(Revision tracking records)
((
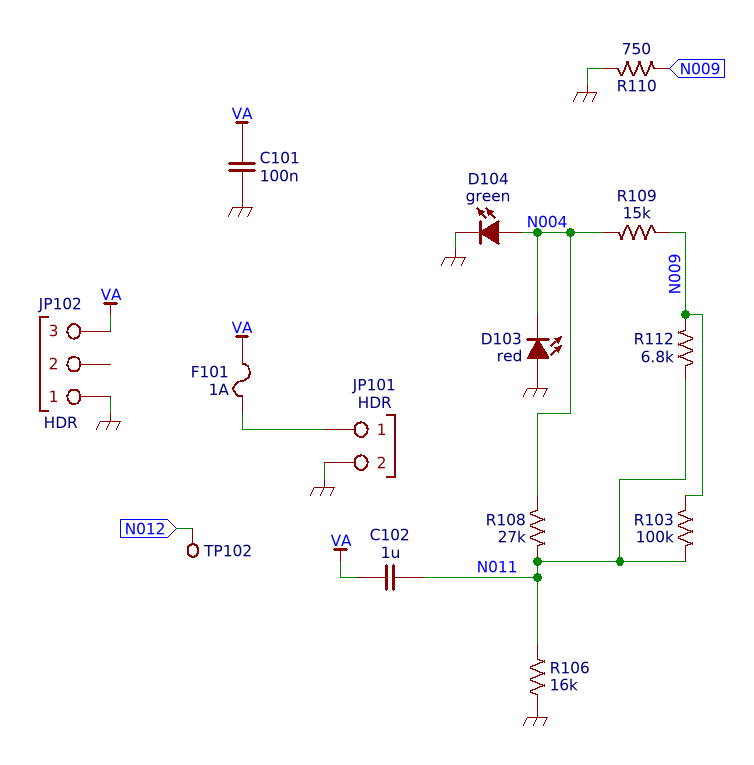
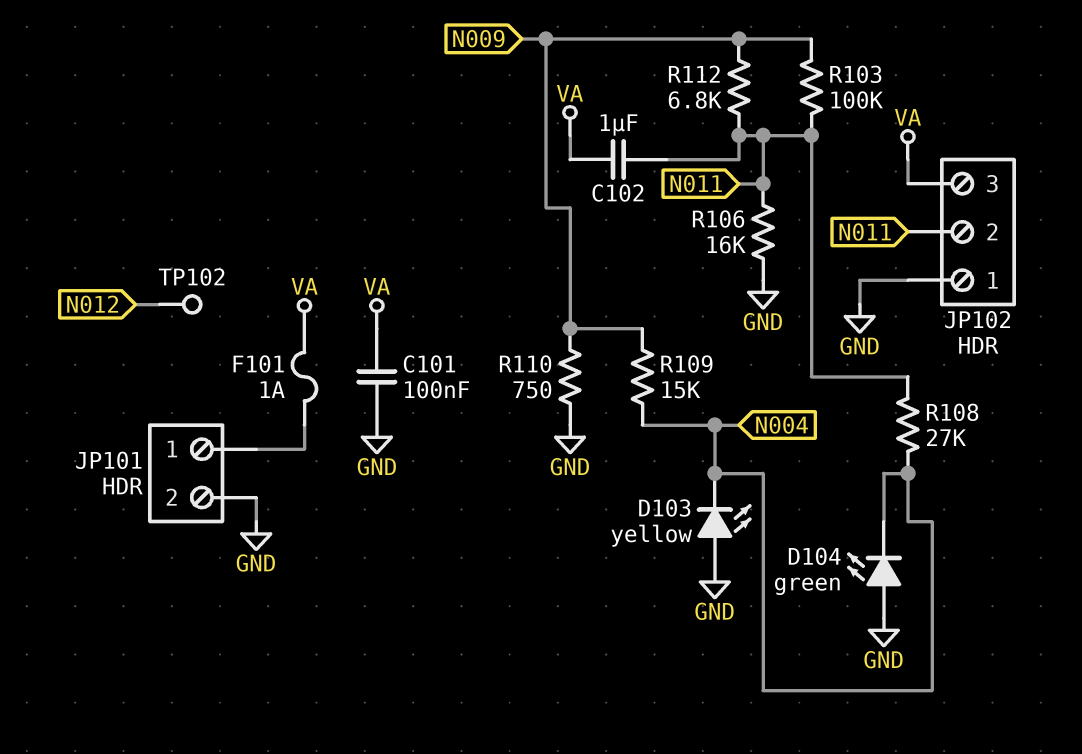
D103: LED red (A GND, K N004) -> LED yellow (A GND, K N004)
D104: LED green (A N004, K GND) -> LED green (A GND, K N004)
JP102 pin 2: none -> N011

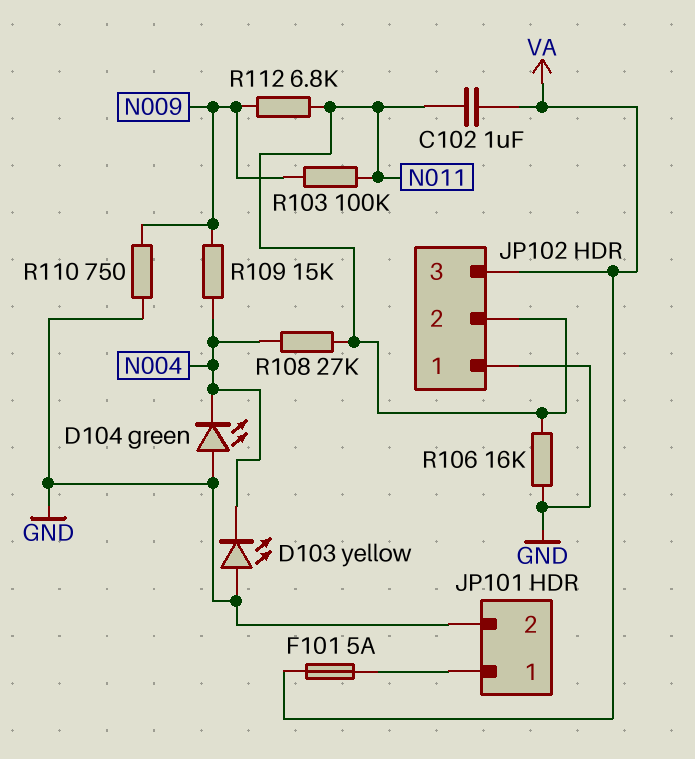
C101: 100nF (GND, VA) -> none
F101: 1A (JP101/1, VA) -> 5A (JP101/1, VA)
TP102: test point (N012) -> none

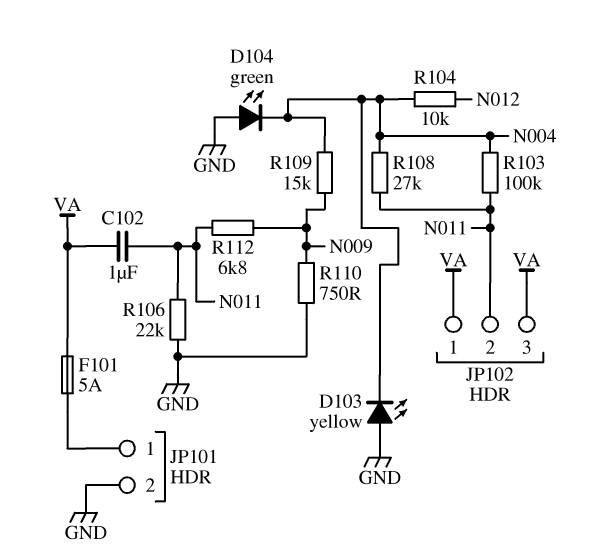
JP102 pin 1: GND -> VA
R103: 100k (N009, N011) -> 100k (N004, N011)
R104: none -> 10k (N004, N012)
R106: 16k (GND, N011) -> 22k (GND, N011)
))
## [Required work]
Match on "none" and copy out every line of the entries that contains it.

## [Task solution]
JP102 pin 2: none -> N011
C101: 100nF (GND, VA) -> none
TP102: test point (N012) -> none
R104: none -> 10k (N004, N012)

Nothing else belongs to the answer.